#### Dataset excerpts

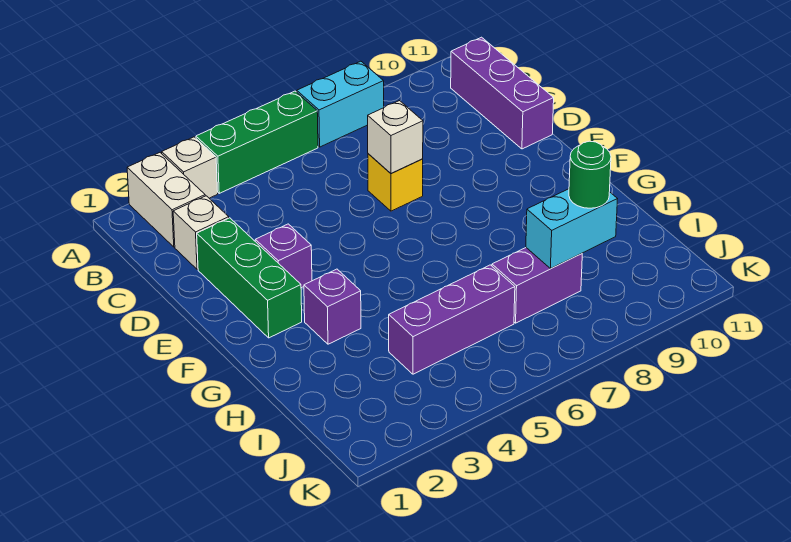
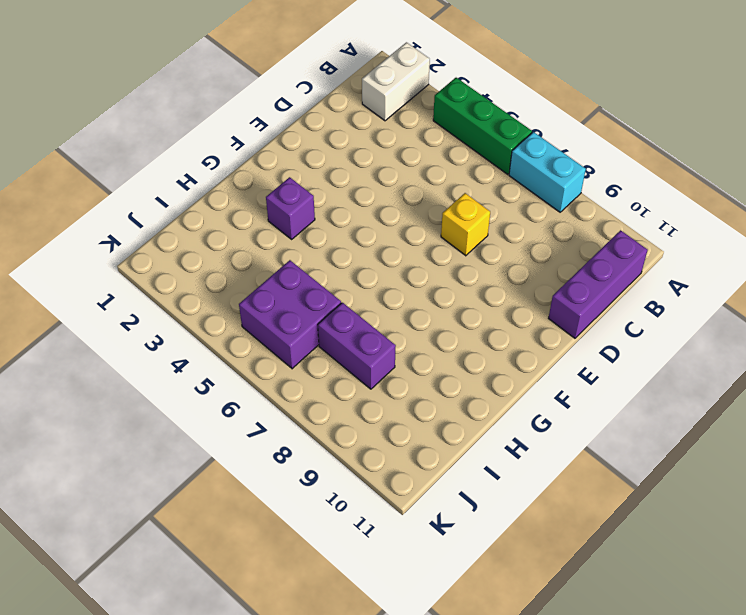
purple brick I5:J6 level 1 -> purple brick I4:I6 level 1
none -> white brick A3 level 1
none -> white brick C2 level 1
none -> green brick D2:F2 level 1

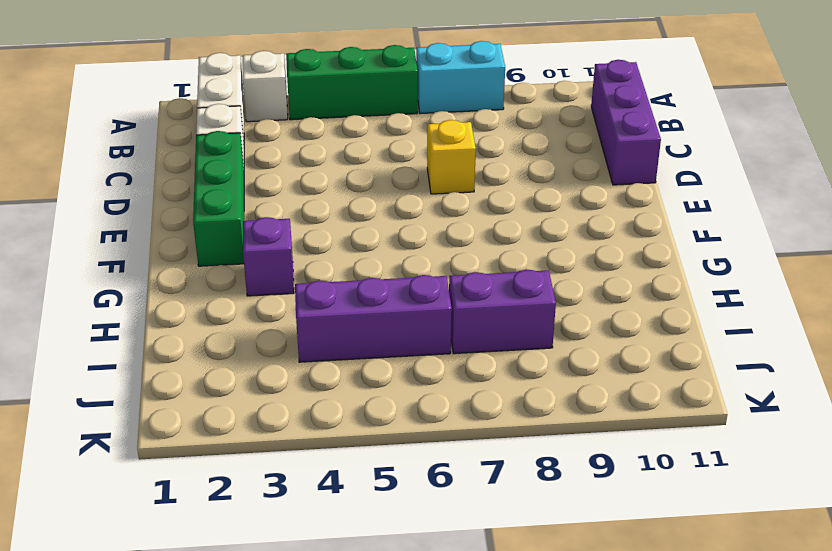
none -> purple brick E3 level 1
none -> white brick D7 level 2
none -> cyan brick I8:I9 level 2

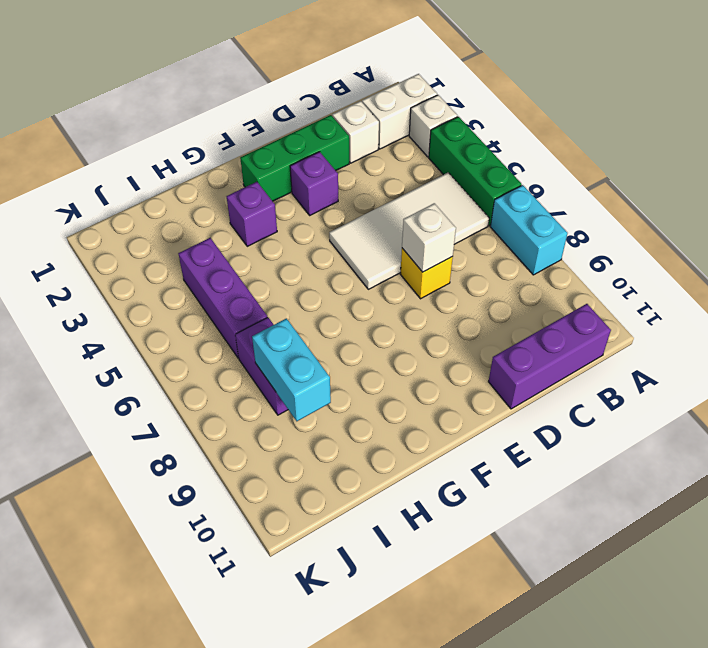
white tile B5:E6 level 1 -> none
none -> green round brick I9 level 3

########

Exercise instructions.
Where a line above contains the string "green", tally it, then give the number alone.

Task solution.
2